Write out each record below exactly, but not the pictures.
Records to use section start
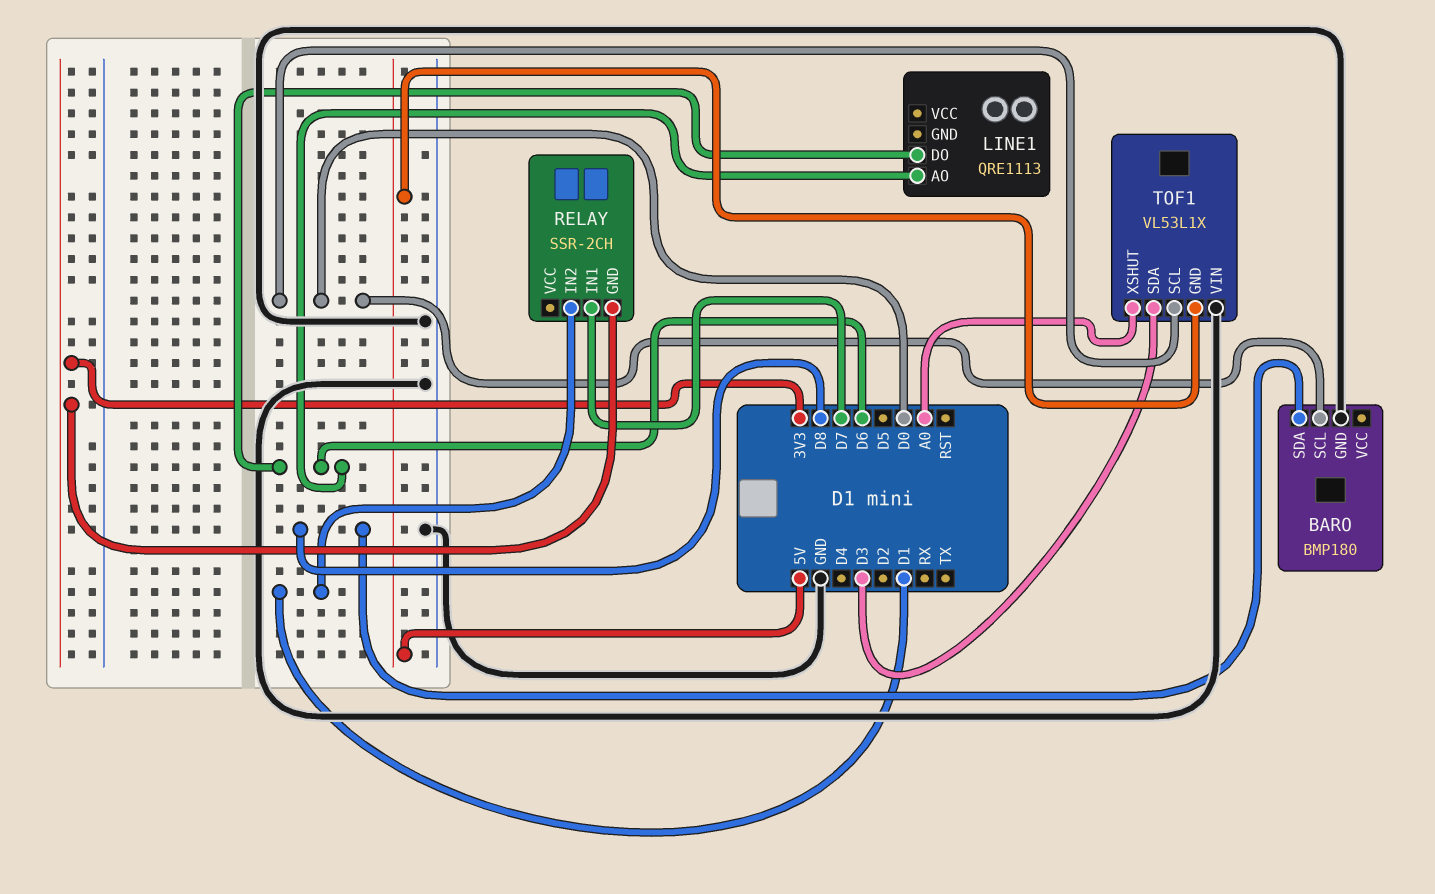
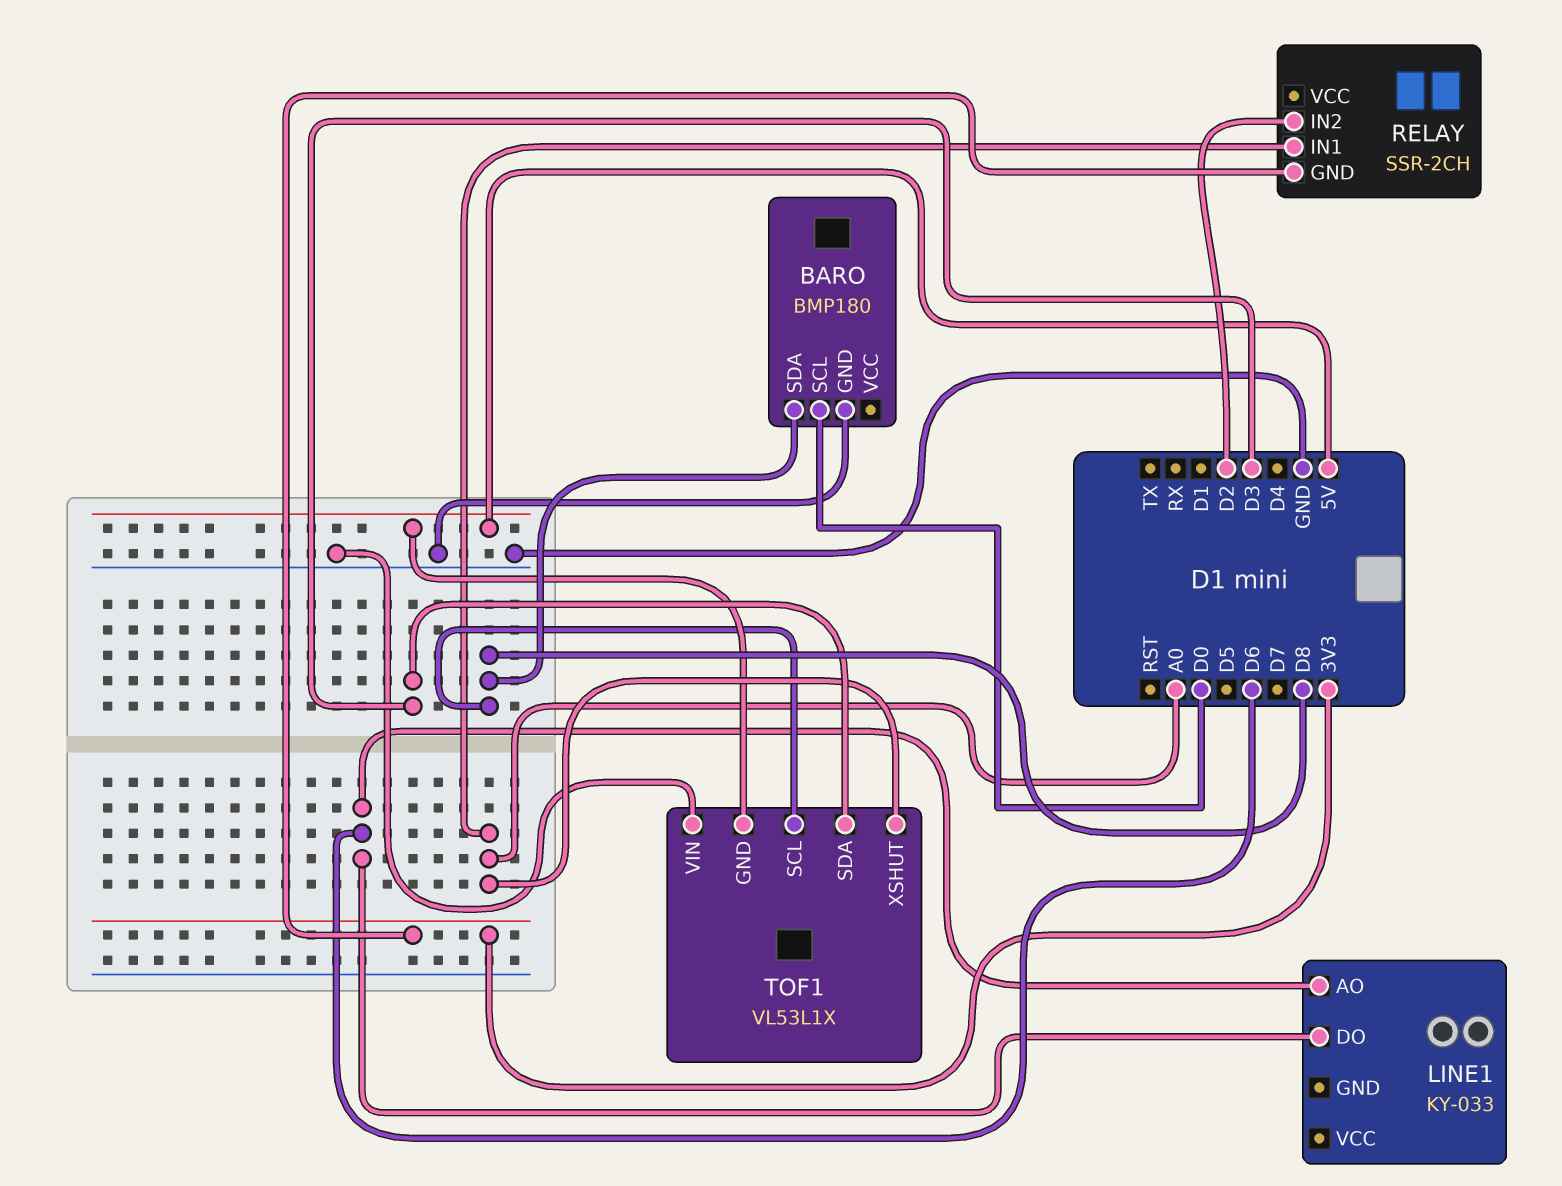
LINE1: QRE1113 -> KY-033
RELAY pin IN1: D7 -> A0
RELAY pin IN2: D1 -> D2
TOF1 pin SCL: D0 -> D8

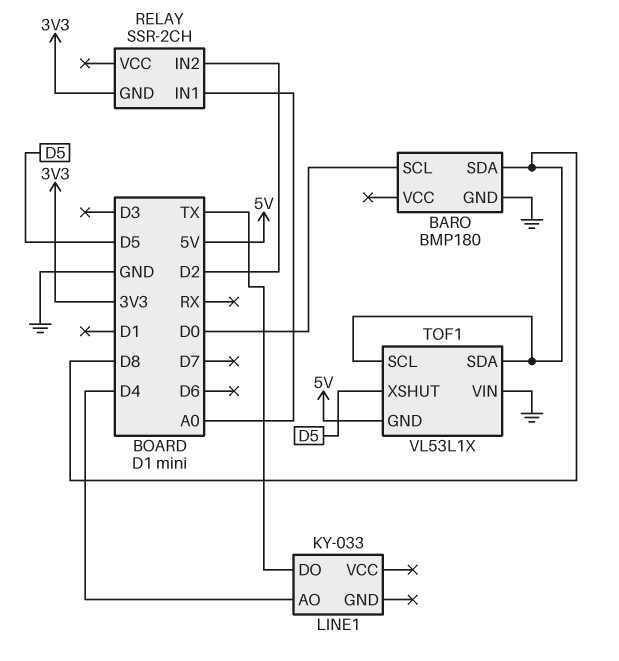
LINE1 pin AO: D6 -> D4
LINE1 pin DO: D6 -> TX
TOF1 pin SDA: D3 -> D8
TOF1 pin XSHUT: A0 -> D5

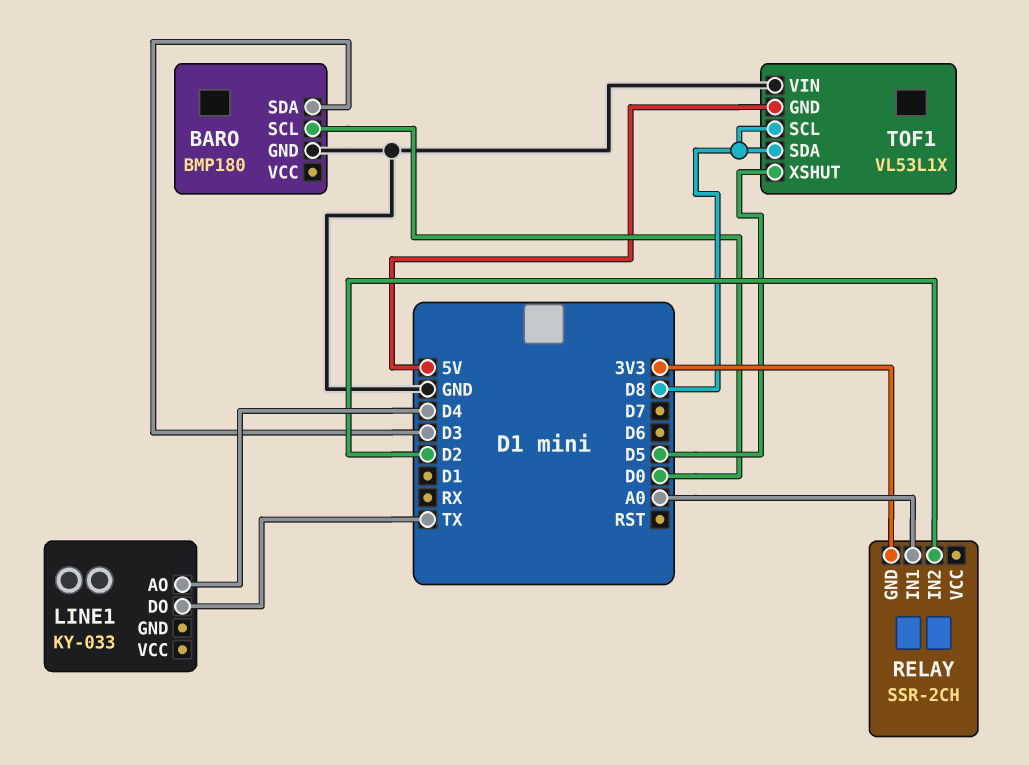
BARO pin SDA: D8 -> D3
Records to use section end
Written answer -
LINE1: QRE1113 -> KY-033
RELAY pin IN1: D7 -> A0
RELAY pin IN2: D1 -> D2
TOF1 pin SCL: D0 -> D8

LINE1 pin AO: D6 -> D4
LINE1 pin DO: D6 -> TX
TOF1 pin SDA: D3 -> D8
TOF1 pin XSHUT: A0 -> D5

BARO pin SDA: D8 -> D3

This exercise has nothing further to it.